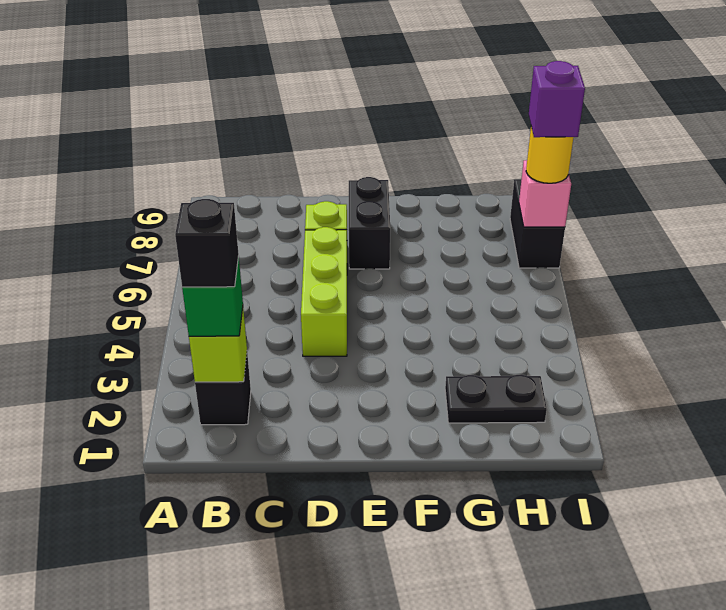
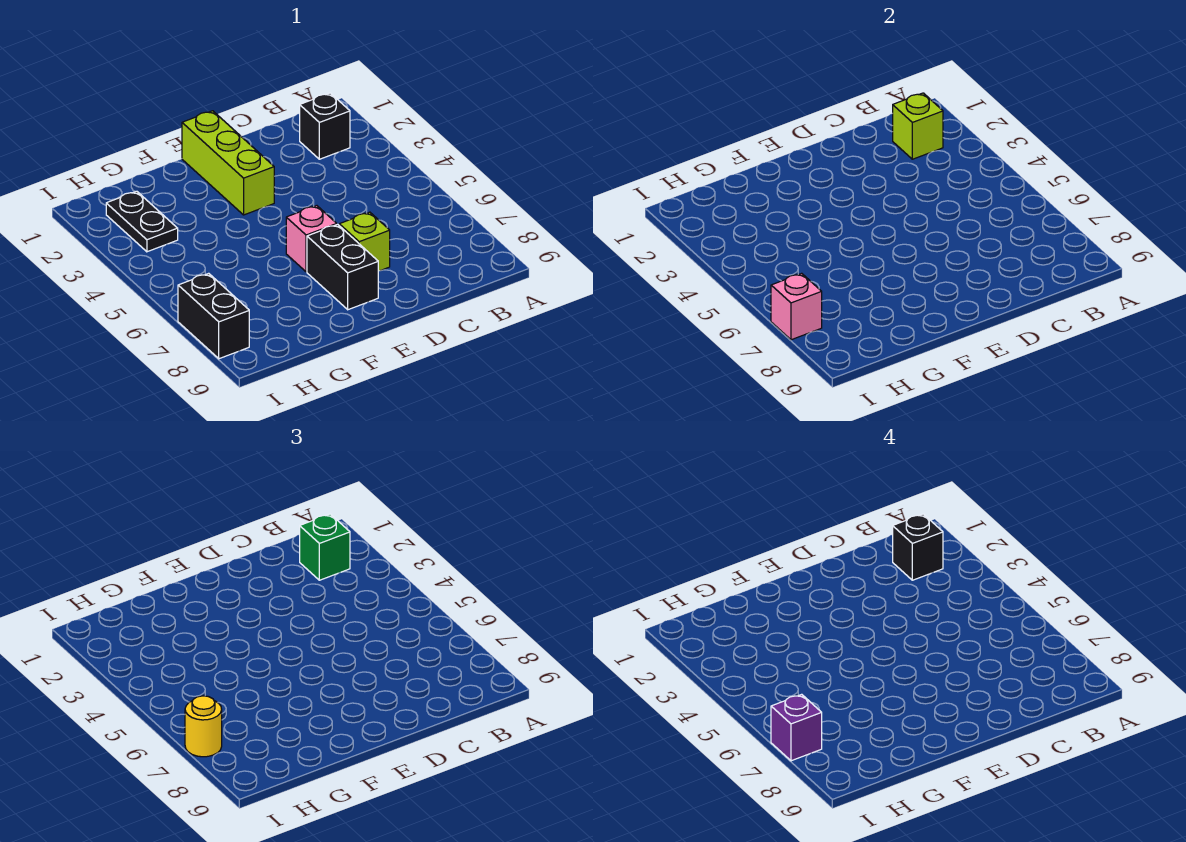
lime brick D4:D6 level 1 -> lime brick E1:E3 level 1
none -> pink brick E6 level 1
black plate G2:H2 level 1 -> black plate H2:H3 level 1

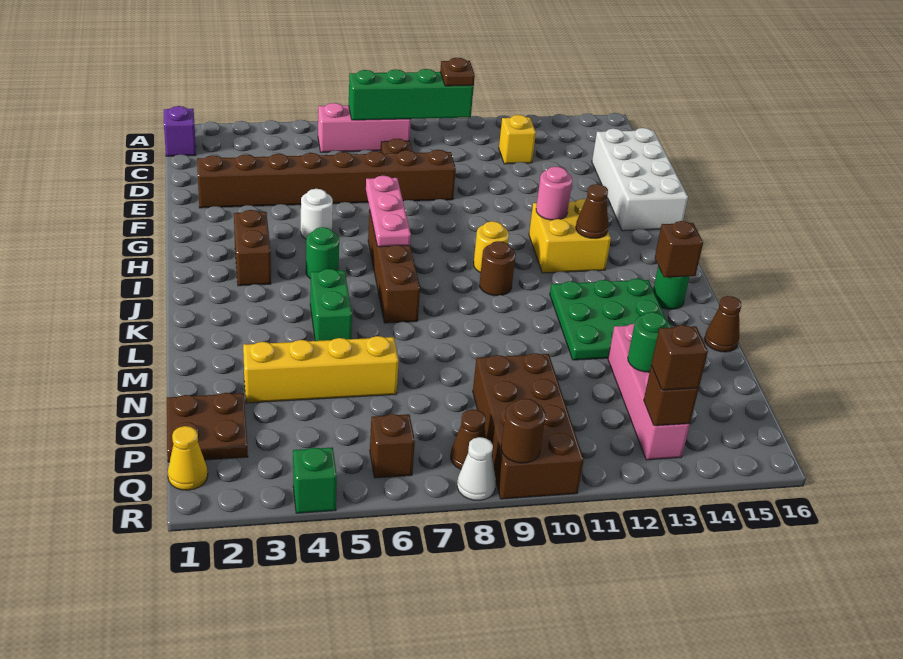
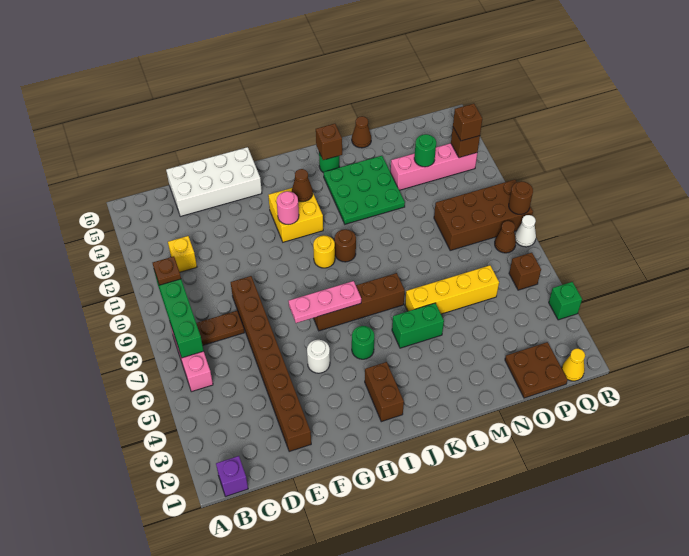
brown brick H3:I3 level 1 -> brown brick I2:I3 level 1
yellow brick N3:N6 level 1 -> yellow brick L6:O6 level 1

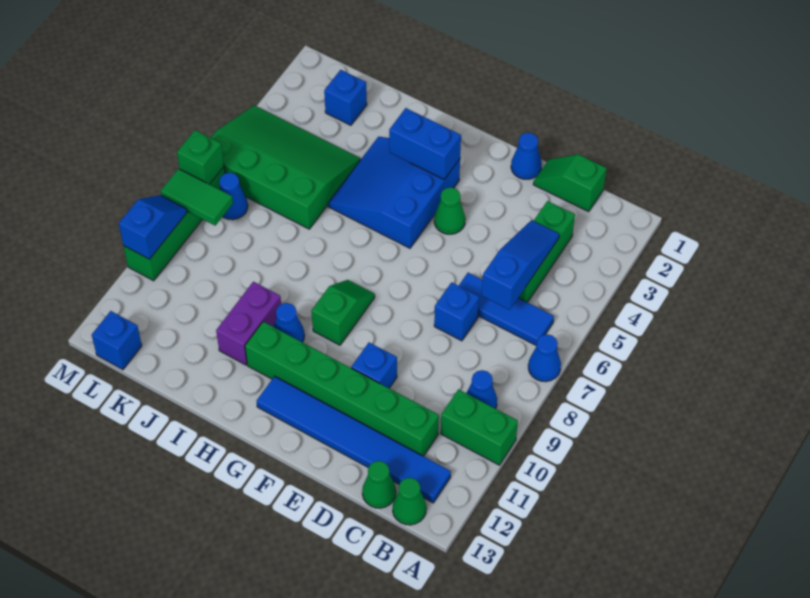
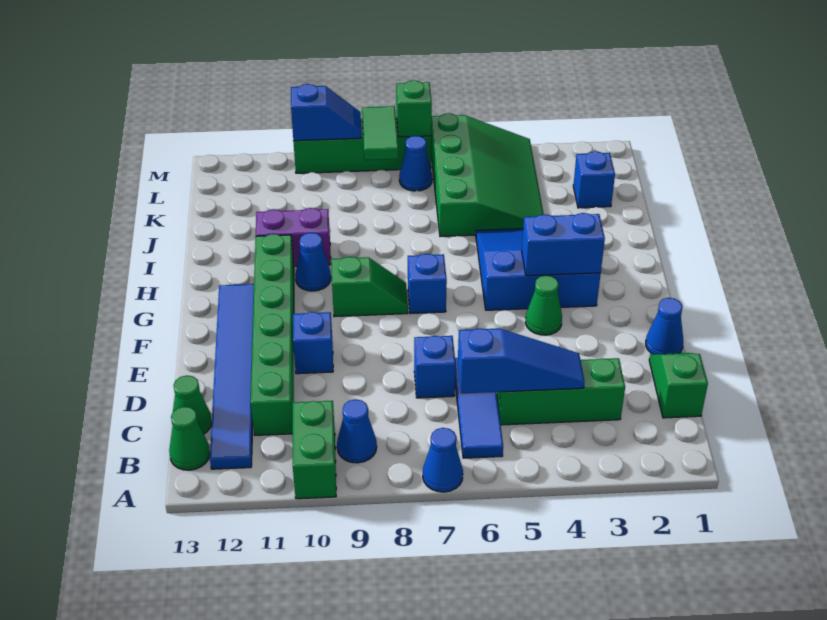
blue brick G3:H3 level 2 -> blue brick G3:G4 level 2
blue brick L13 level 1 -> blue brick G7 level 1

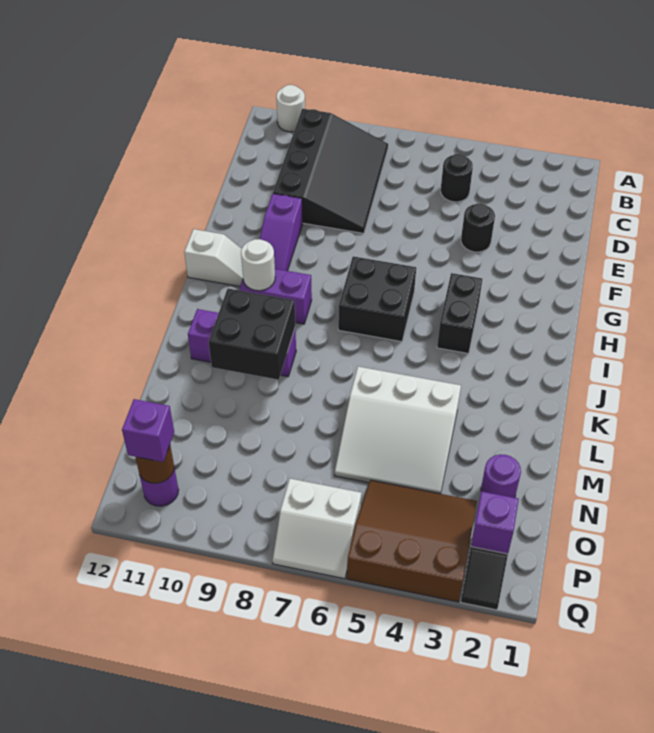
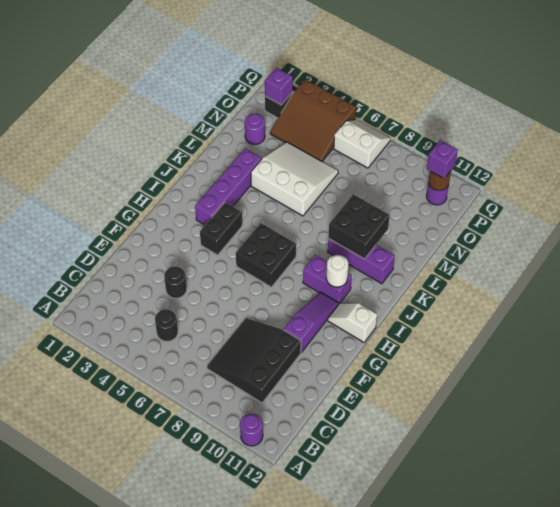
white round brick A11 level 1 -> purple round brick A11 level 1
black slope B8:E10 level 1 top 10 -> black slope C8:E10 level 1 top 10
none -> purple brick I3:L3 level 1

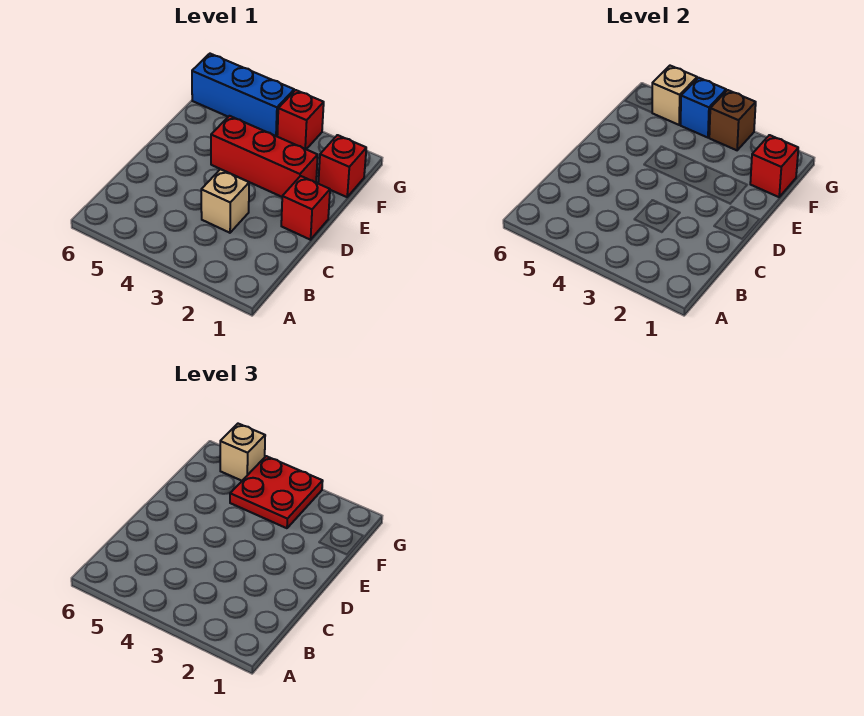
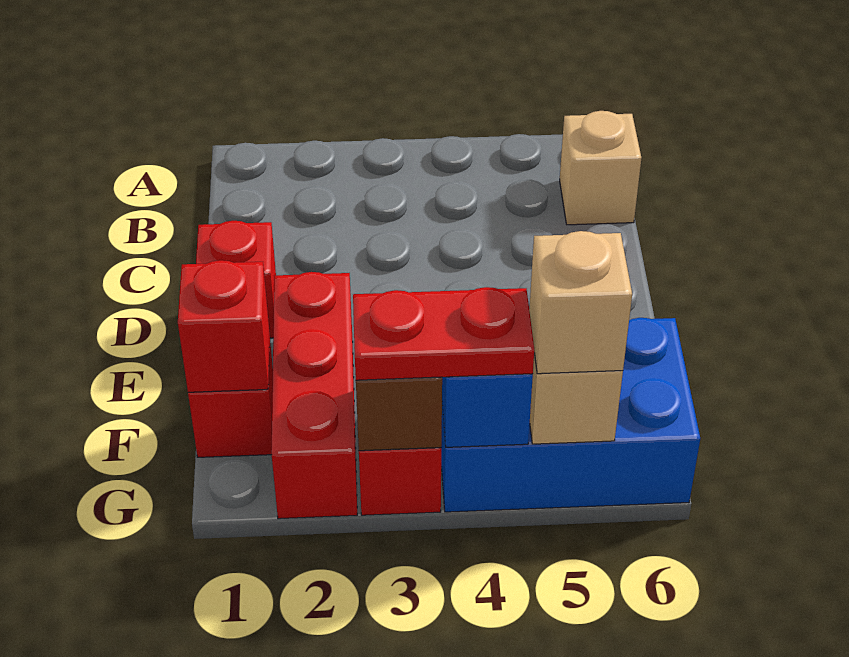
tan brick C3 level 1 -> tan brick B6 level 1
red brick E2:E4 level 1 -> red brick E2:G2 level 1
red plate F3:G4 level 3 -> red plate G3:G4 level 3
blue brick G4:G6 level 1 -> blue brick F4:G6 level 1

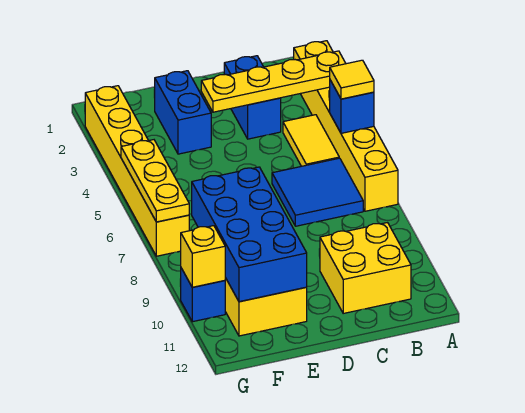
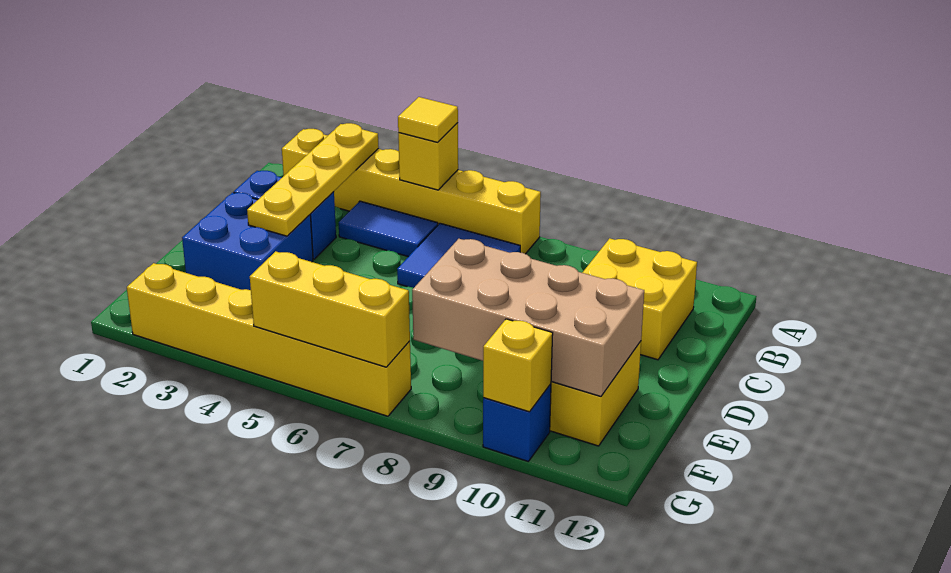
blue brick A5 level 2 -> yellow brick A5 level 2
yellow tile B4:B5 level 1 -> blue tile B4:B5 level 1
blue brick E2:E3 level 1 -> blue brick D2:E3 level 1
blue brick E8:F11 level 2 -> tan brick E8:F11 level 2
yellow plate G5:G7 level 2 -> yellow brick G5:G7 level 2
####################
▶ Task directions
An exact transcription is needed, covering the line with "blue brick G4:G6" and every line after it to the end of the entries, but not the pictures.

▶ Expected answer
blue brick G4:G6 level 1 -> blue brick F4:G6 level 1

blue brick A5 level 2 -> yellow brick A5 level 2
yellow tile B4:B5 level 1 -> blue tile B4:B5 level 1
blue brick E2:E3 level 1 -> blue brick D2:E3 level 1
blue brick E8:F11 level 2 -> tan brick E8:F11 level 2
yellow plate G5:G7 level 2 -> yellow brick G5:G7 level 2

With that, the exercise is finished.